## TASK GOAL:
Format all of these lines as a Markdown table with the columns Row and Line, numbering each row and skipping blank lines. Leave the pictures out.

## RECORDS FOR PROCESSING:
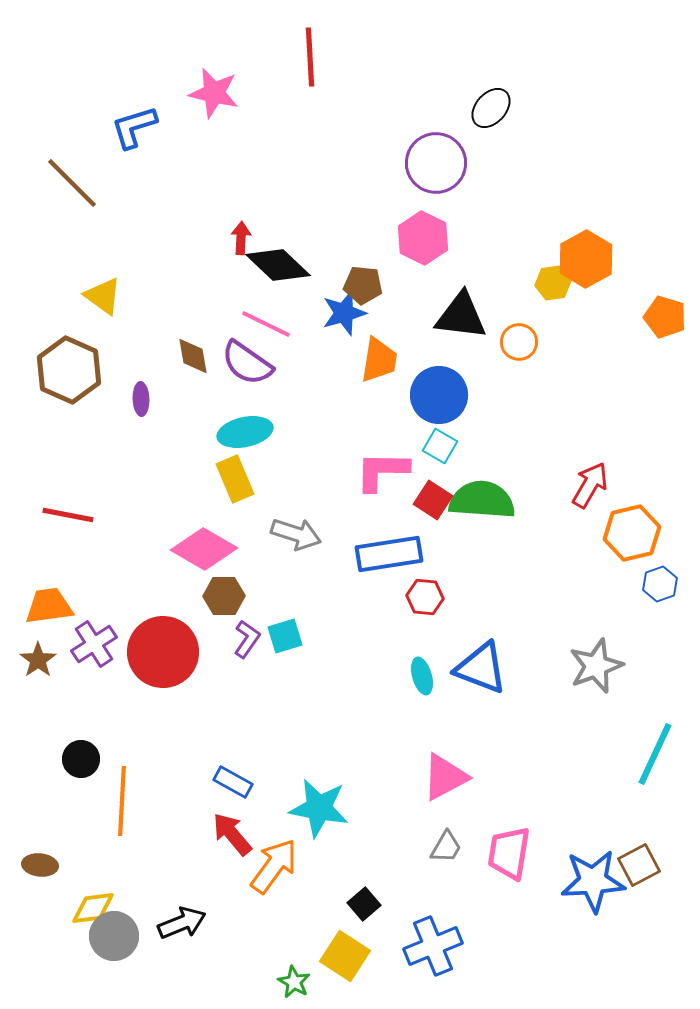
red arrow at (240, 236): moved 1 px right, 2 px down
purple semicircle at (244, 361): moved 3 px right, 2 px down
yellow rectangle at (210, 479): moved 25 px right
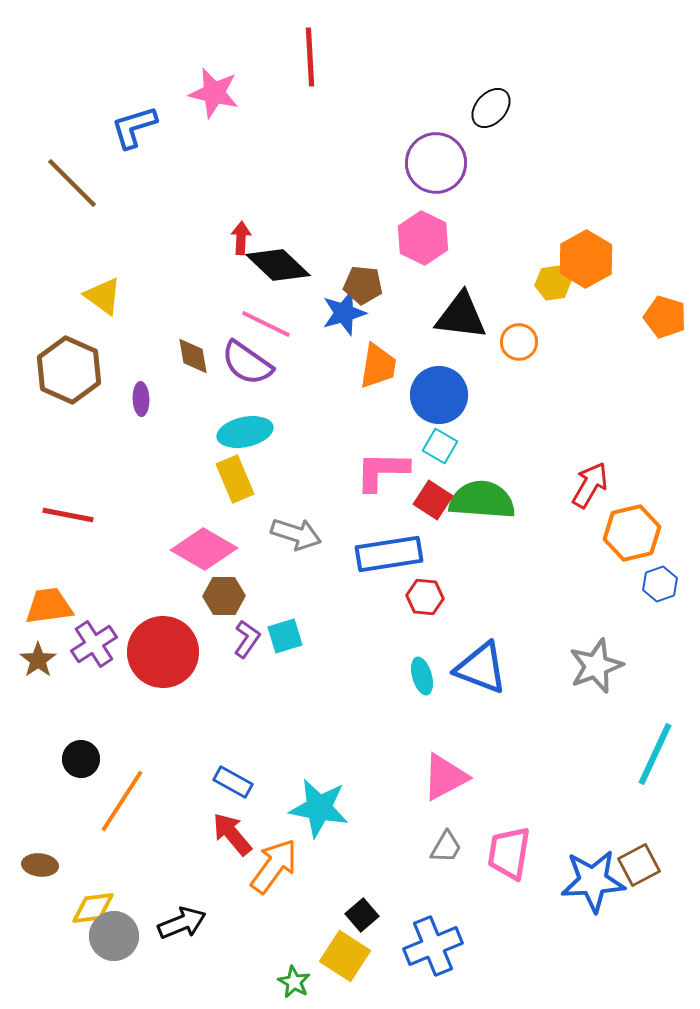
orange trapezoid at (379, 360): moved 1 px left, 6 px down
orange line at (122, 801): rotated 30 degrees clockwise
black square at (364, 904): moved 2 px left, 11 px down
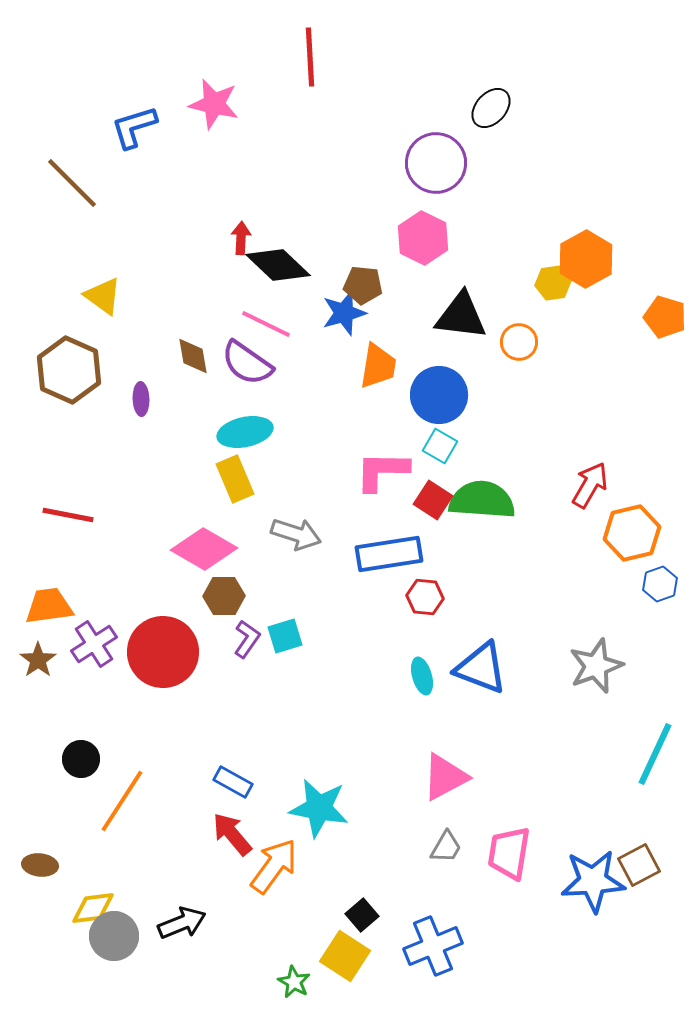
pink star at (214, 93): moved 11 px down
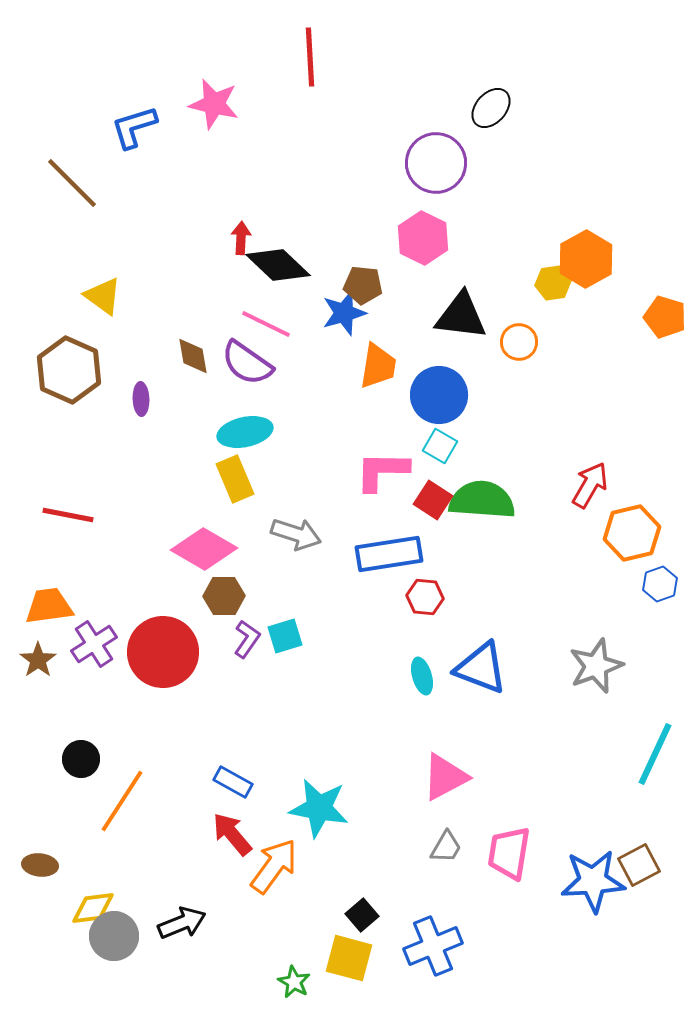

## TASK RESPONSE:
| Row | Line |
|---|---|
| 1 | red arrow at (240, 236): moved 1 px right, 2 px down |
| 2 | purple semicircle at (244, 361): moved 3 px right, 2 px down |
| 3 | yellow rectangle at (210, 479): moved 25 px right |
| 4 | orange trapezoid at (379, 360): moved 1 px left, 6 px down |
| 5 | orange line at (122, 801): rotated 30 degrees clockwise |
| 6 | black square at (364, 904): moved 2 px left, 11 px down |
| 7 | pink star at (214, 93): moved 11 px down |